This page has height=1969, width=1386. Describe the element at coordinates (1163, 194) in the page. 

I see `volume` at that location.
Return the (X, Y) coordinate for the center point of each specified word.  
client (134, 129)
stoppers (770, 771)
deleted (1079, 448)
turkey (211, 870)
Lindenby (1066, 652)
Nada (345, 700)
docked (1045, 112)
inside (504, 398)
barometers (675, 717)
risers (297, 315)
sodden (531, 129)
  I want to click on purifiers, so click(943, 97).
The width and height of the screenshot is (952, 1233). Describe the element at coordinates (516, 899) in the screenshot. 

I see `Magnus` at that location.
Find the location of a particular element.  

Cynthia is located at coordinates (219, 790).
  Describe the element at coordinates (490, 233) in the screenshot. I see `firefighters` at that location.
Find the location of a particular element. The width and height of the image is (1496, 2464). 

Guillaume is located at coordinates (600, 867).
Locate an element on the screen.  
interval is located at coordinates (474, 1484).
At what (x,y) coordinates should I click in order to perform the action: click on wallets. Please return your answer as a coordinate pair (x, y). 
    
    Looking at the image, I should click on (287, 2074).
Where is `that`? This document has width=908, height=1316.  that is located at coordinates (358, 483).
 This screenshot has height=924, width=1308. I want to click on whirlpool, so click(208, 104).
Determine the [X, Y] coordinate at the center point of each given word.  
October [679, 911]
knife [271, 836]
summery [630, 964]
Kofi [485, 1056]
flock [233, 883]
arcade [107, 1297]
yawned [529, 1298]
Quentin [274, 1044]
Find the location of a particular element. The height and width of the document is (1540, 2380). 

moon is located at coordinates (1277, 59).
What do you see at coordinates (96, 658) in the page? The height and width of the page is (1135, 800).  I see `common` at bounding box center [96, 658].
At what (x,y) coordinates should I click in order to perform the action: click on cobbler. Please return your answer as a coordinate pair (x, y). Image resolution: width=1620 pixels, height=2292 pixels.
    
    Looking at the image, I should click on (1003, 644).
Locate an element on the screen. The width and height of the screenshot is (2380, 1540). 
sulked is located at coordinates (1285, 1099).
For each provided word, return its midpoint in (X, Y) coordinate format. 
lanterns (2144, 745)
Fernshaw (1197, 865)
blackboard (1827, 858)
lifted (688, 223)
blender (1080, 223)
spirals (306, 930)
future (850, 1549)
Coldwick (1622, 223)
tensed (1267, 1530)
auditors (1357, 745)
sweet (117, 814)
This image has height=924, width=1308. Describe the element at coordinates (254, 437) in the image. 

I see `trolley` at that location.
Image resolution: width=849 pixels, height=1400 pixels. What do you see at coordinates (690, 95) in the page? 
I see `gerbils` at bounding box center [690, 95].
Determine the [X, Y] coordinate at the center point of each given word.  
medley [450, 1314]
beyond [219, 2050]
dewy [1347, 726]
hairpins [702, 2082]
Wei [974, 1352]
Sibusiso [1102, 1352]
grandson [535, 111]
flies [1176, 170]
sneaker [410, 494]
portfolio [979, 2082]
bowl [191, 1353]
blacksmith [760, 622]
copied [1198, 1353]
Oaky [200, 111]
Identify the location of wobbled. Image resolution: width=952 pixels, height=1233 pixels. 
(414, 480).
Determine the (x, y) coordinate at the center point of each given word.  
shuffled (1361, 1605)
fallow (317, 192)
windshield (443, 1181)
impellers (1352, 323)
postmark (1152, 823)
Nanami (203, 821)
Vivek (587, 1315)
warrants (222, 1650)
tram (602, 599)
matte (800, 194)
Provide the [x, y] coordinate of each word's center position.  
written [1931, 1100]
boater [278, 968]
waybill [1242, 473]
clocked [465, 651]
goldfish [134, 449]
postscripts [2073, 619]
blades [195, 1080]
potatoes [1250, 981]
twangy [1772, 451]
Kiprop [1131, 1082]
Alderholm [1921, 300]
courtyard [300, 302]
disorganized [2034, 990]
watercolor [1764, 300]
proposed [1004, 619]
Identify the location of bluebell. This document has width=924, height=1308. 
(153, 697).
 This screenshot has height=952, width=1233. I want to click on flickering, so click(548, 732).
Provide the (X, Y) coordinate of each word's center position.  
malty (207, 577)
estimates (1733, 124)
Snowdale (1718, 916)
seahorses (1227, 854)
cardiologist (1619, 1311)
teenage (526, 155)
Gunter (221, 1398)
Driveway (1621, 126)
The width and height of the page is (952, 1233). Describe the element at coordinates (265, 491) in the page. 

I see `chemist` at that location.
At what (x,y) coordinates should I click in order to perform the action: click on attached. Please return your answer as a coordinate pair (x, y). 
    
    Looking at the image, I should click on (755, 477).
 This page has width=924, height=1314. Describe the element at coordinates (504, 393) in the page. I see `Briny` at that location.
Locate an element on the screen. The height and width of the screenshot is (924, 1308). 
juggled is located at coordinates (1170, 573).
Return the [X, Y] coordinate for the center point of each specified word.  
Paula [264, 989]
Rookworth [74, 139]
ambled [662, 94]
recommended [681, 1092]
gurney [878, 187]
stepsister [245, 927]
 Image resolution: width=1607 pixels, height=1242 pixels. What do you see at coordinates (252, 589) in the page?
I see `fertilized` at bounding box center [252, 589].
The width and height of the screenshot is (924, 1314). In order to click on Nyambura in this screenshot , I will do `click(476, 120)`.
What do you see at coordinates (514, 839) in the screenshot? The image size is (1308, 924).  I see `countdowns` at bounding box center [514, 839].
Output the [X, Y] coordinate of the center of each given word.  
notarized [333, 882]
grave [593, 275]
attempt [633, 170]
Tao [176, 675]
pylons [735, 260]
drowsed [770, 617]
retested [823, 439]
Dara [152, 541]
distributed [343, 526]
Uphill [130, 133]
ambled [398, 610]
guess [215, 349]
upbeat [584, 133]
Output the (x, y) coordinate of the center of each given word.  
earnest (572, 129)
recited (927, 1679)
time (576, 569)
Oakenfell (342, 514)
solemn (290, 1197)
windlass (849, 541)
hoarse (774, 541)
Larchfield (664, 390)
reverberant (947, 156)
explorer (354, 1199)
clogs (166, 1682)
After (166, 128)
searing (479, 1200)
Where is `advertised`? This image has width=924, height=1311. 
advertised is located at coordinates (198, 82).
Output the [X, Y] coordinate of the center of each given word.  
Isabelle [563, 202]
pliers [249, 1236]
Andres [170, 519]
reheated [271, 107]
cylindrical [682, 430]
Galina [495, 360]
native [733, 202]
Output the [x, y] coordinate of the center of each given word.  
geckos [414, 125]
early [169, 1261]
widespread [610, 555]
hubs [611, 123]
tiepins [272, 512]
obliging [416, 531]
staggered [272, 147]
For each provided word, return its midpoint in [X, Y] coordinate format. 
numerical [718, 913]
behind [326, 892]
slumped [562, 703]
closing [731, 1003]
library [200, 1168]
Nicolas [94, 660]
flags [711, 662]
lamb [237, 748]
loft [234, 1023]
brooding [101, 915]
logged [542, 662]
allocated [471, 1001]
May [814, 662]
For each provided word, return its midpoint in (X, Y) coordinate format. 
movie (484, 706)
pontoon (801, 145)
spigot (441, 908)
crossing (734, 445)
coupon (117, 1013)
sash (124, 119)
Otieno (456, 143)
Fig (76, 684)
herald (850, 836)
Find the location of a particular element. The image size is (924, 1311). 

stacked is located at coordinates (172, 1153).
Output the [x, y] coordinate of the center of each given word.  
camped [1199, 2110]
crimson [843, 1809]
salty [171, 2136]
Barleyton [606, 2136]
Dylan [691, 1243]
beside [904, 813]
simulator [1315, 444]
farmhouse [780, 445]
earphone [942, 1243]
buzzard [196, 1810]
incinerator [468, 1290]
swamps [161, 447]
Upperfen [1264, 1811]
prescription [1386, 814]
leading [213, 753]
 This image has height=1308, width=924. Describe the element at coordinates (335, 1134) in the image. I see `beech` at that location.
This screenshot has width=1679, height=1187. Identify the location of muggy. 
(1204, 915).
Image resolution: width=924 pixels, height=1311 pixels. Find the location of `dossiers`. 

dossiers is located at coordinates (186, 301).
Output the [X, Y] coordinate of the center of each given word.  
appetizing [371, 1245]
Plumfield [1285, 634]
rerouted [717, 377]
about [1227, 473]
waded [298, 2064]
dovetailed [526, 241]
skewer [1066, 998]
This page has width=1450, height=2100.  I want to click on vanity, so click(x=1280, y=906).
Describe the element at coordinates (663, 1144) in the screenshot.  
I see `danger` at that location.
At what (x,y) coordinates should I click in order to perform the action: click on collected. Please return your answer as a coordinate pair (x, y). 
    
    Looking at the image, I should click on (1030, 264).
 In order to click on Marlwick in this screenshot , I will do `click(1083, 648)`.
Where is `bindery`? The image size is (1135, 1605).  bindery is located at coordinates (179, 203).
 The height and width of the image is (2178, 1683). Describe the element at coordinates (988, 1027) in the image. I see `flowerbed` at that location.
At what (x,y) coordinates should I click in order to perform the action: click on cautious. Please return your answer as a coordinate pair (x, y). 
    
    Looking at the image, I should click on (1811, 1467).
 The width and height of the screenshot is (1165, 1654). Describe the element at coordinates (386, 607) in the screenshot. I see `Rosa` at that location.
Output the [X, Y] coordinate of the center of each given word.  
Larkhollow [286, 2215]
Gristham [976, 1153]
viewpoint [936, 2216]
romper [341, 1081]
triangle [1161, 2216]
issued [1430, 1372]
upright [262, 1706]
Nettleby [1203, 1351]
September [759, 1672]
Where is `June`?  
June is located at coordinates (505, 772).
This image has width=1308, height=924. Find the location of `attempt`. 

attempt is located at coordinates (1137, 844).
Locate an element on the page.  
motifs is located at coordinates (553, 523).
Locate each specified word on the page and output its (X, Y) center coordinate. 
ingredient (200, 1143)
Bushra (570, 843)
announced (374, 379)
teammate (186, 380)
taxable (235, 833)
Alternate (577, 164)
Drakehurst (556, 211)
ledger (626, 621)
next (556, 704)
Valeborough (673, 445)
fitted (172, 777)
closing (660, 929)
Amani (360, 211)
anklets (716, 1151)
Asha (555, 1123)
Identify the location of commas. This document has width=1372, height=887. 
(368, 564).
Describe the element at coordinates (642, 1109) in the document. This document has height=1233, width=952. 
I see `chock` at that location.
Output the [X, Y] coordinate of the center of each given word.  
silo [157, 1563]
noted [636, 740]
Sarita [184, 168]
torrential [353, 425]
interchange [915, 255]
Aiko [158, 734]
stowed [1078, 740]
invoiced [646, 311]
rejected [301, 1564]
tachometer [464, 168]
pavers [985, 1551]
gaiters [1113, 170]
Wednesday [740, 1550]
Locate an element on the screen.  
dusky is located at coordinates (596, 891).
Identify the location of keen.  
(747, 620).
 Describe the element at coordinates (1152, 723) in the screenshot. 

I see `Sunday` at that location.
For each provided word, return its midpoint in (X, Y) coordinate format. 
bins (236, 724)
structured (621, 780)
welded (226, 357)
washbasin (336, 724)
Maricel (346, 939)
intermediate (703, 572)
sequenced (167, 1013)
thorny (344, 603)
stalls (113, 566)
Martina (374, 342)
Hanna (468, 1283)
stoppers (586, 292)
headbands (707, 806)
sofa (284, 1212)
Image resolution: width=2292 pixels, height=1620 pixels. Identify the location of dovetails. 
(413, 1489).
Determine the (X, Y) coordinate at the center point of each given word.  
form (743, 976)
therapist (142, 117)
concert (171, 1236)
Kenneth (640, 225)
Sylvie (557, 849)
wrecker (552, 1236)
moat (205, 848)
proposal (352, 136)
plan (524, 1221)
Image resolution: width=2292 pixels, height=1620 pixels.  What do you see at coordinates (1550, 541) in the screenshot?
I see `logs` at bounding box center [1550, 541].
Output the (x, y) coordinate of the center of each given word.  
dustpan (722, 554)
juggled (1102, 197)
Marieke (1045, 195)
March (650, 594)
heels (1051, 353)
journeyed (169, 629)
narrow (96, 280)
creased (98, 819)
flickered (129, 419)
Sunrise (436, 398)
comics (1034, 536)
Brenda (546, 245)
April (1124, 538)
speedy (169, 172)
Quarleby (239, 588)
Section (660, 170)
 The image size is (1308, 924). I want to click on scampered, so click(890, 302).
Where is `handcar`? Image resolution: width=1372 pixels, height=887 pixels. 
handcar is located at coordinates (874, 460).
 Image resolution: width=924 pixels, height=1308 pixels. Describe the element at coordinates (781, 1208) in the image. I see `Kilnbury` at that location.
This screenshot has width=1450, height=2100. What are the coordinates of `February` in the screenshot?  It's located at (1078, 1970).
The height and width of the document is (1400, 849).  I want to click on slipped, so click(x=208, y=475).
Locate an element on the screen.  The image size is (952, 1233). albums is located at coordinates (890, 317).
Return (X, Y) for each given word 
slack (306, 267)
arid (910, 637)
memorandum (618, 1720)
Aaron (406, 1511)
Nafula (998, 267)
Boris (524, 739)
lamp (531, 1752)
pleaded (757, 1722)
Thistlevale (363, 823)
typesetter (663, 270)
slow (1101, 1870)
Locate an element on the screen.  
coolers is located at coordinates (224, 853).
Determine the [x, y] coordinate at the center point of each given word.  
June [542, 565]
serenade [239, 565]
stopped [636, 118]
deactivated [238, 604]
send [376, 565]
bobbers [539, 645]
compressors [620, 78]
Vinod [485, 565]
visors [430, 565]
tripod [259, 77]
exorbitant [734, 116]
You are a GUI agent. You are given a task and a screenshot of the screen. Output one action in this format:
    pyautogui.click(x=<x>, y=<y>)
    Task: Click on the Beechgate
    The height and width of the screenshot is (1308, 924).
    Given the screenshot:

■ **AIM OF THE EXERCISE**: Reproduce verbatim the rows that begin with the line containing "slumped [562, 703]" and end with the line containing "stacked is located", including both of those lines.

■ **CORRECT OUTPUT**:
slumped [562, 703]
closing [731, 1003]
library [200, 1168]
Nicolas [94, 660]
flags [711, 662]
lamb [237, 748]
loft [234, 1023]
brooding [101, 915]
logged [542, 662]
allocated [471, 1001]
May [814, 662]
For each provided word, return its midpoint in (X, Y) coordinate format. 
movie (484, 706)
pontoon (801, 145)
spigot (441, 908)
crossing (734, 445)
coupon (117, 1013)
sash (124, 119)
Otieno (456, 143)
Fig (76, 684)
herald (850, 836)
Find the location of a particular element. The image size is (924, 1311). 

stacked is located at coordinates (172, 1153).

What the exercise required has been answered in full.